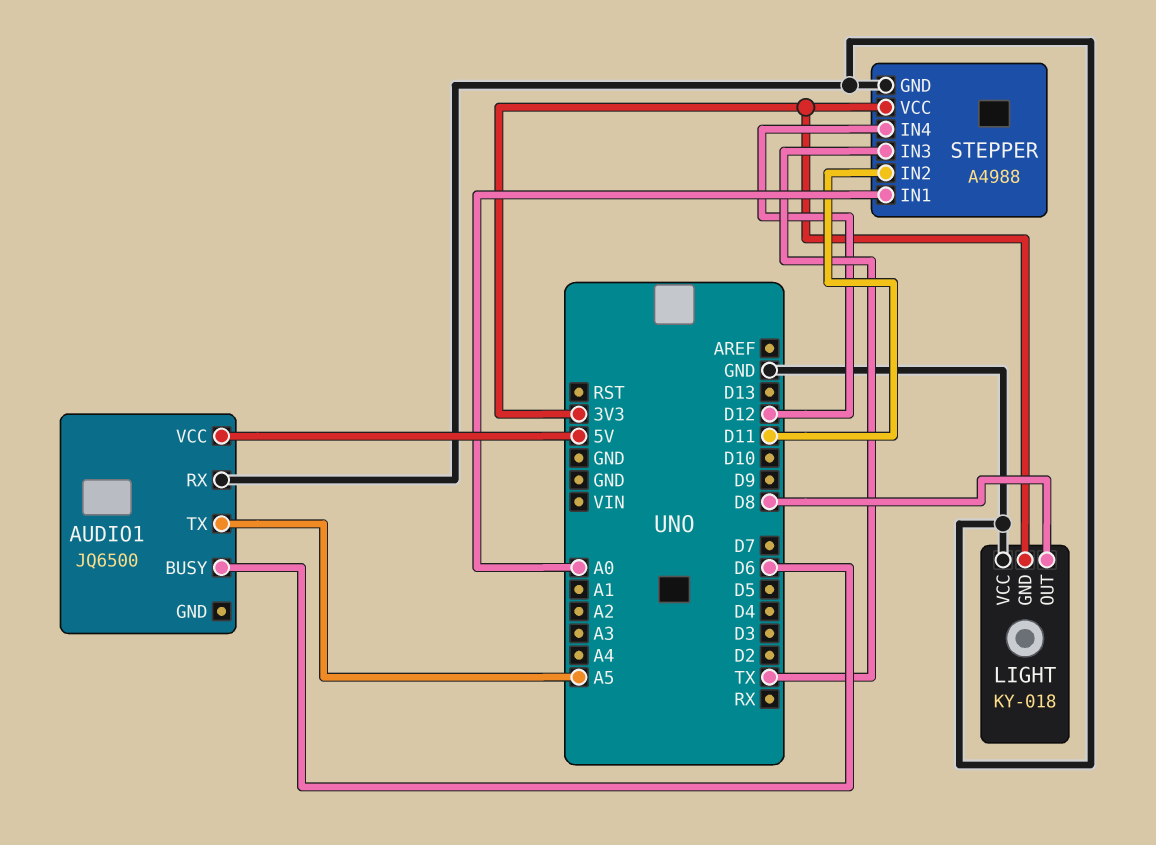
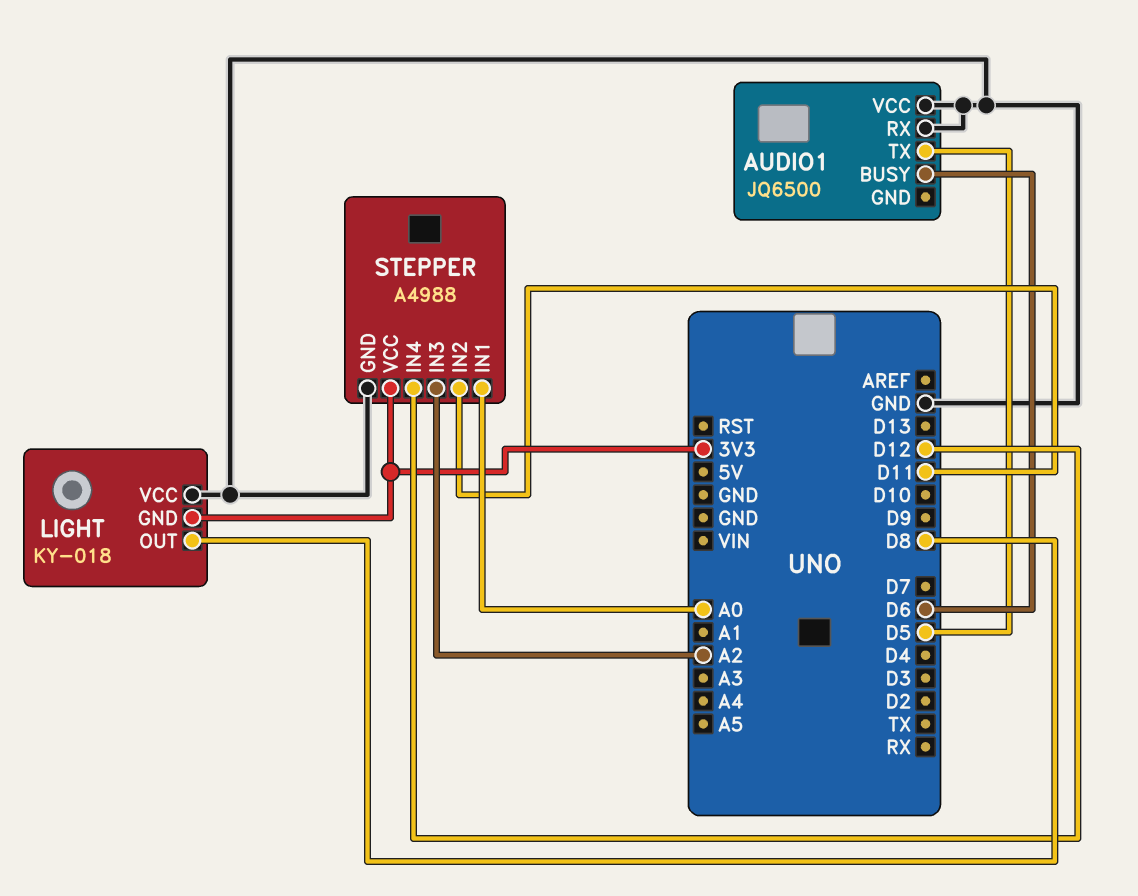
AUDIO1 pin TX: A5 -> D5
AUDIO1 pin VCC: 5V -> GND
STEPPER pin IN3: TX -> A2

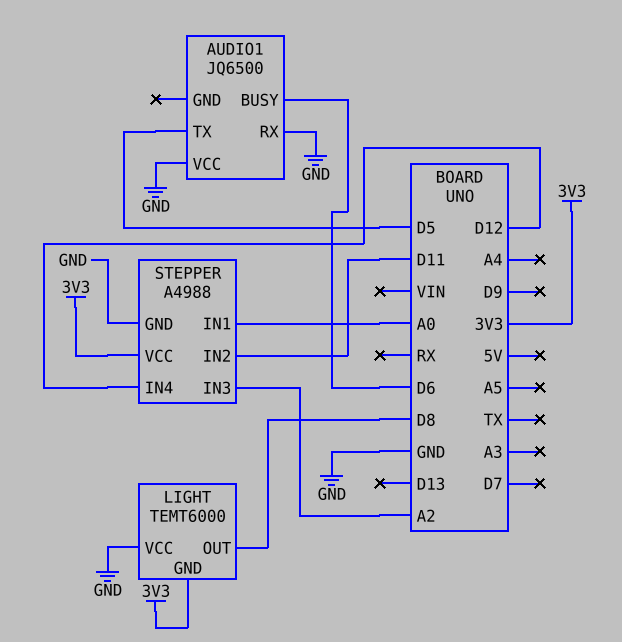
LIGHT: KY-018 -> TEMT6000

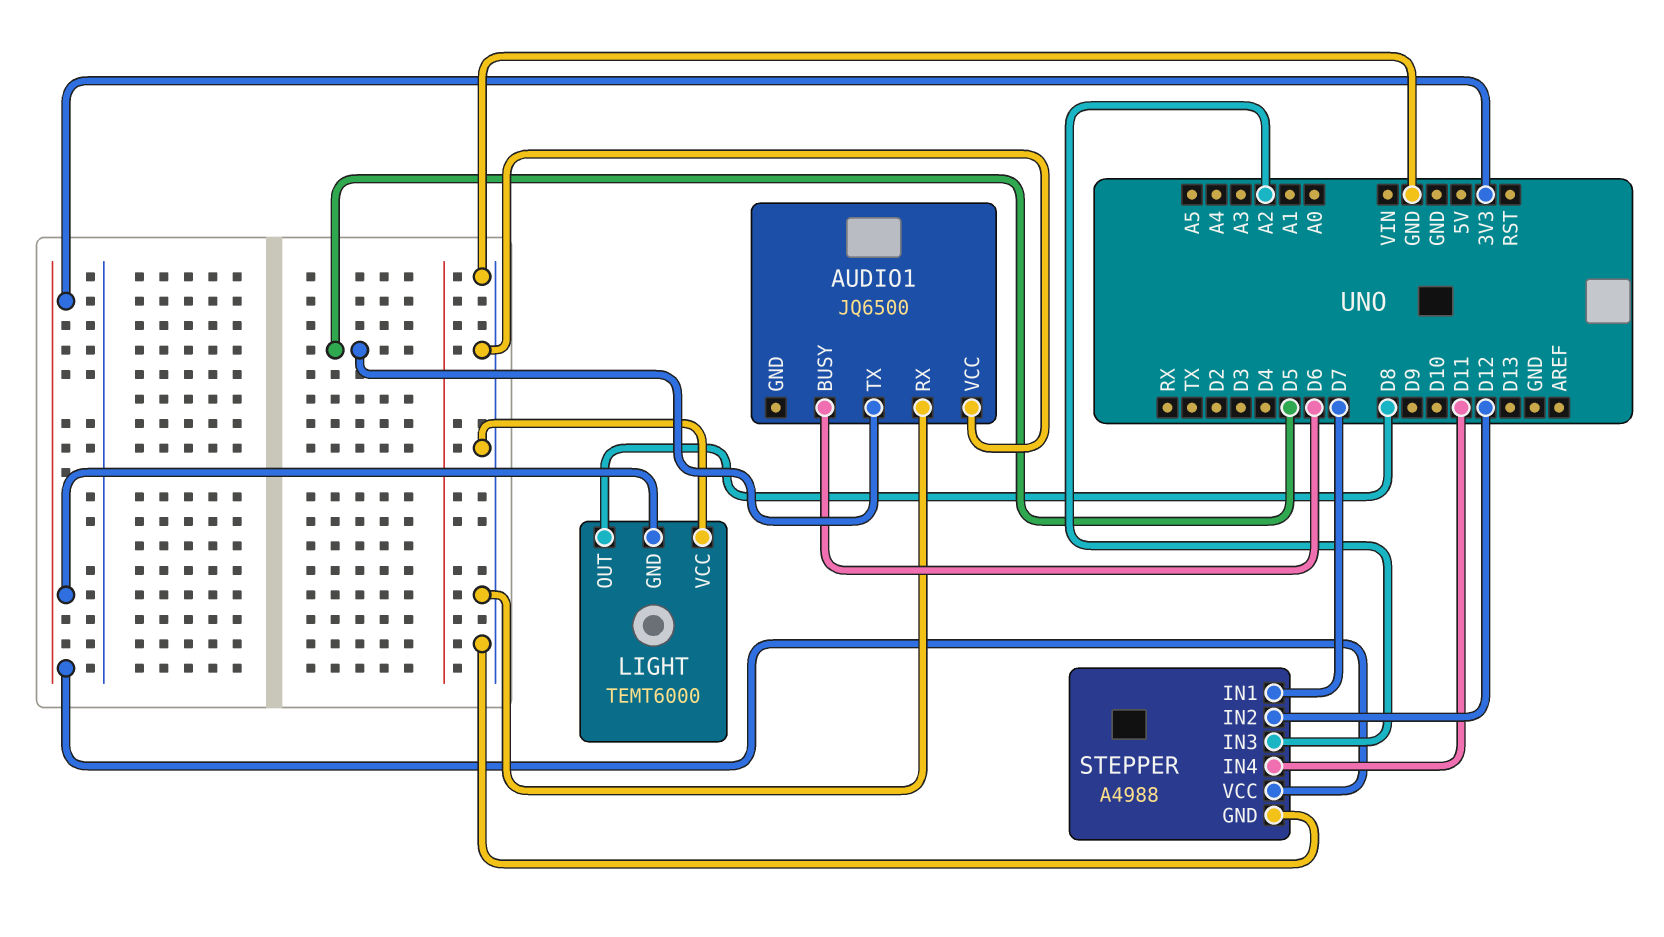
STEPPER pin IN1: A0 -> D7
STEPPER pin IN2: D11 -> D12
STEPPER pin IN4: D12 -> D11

(Task goal) Pictures stay out; the records above are otherwise reproduced exactly.

(Final answer)
AUDIO1 pin TX: A5 -> D5
AUDIO1 pin VCC: 5V -> GND
STEPPER pin IN3: TX -> A2

LIGHT: KY-018 -> TEMT6000

STEPPER pin IN1: A0 -> D7
STEPPER pin IN2: D11 -> D12
STEPPER pin IN4: D12 -> D11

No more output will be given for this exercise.